» Work request
Output only the stretch of the listing that starts at the line containing "(322, 516) = (144, 448): grey" and ends at the line containing "(456, 275) = (475, 323): purple boat -> none", reproduced exactly with both ends.

--- START ---

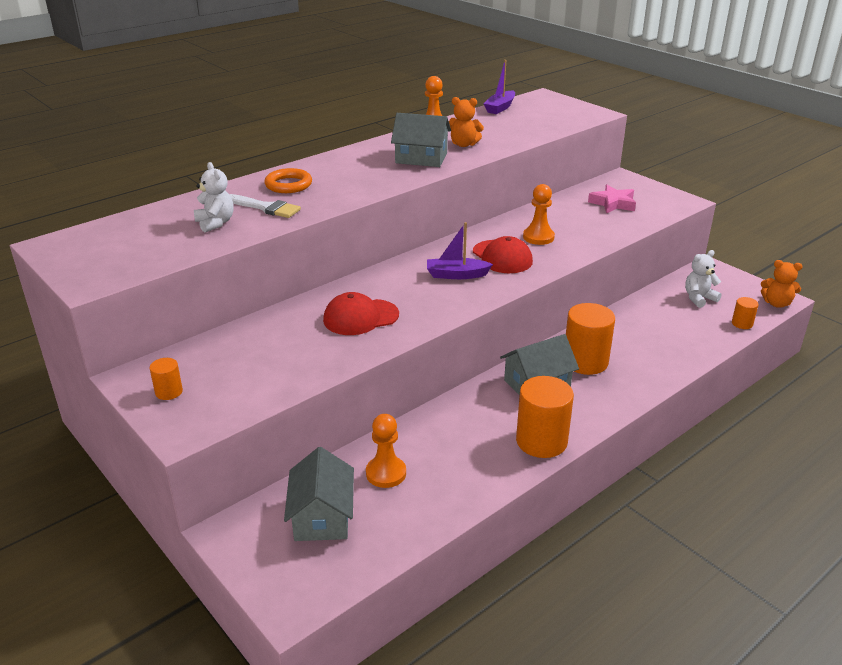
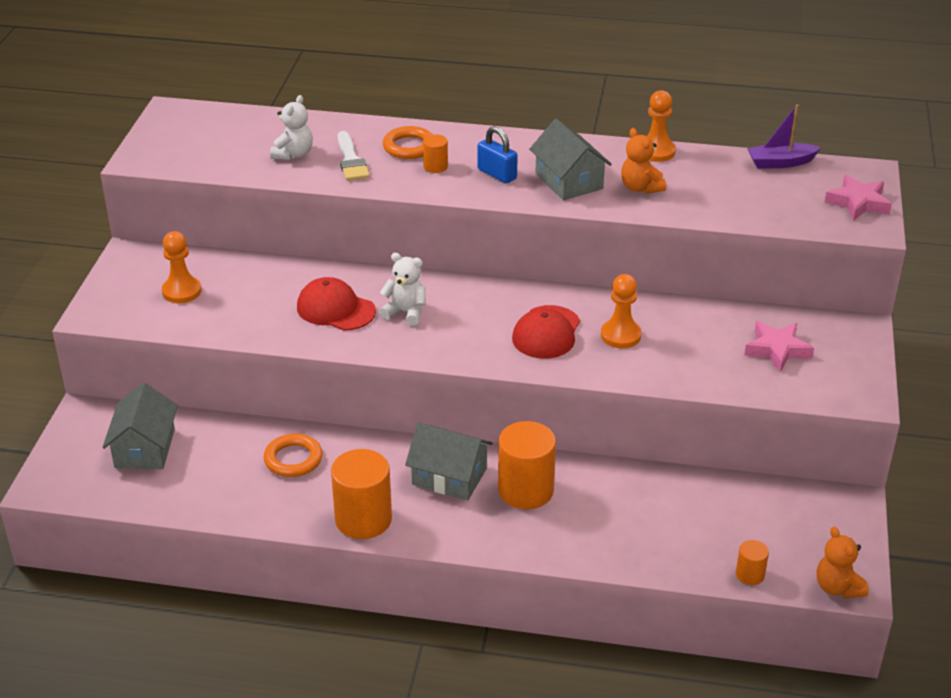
camera: 50 degrees right, 5 degrees up
(169, 392) = (131, 280): orange cylinder -> orange cylinder (435, 166)
(322, 516) = (144, 448): grey house -> grey house turned 45 degrees counterclockwise
(374, 173) = (497, 174): none -> blue padlock
(386, 473) = (227, 453): orange pawn -> orange pawn (181, 291)
(435, 443) = (293, 459): none -> orange ring
(456, 275) = (475, 323): purple boat -> none
(568, 107) = (858, 203): none -> pink star
(699, 298) = (763, 521): white teddy bear -> white teddy bear (405, 312)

--- END ---

» Solution for this task
(322, 516) = (144, 448): grey house -> grey house turned 45 degrees counterclockwise
(374, 173) = (497, 174): none -> blue padlock
(386, 473) = (227, 453): orange pawn -> orange pawn (181, 291)
(435, 443) = (293, 459): none -> orange ring
(456, 275) = (475, 323): purple boat -> none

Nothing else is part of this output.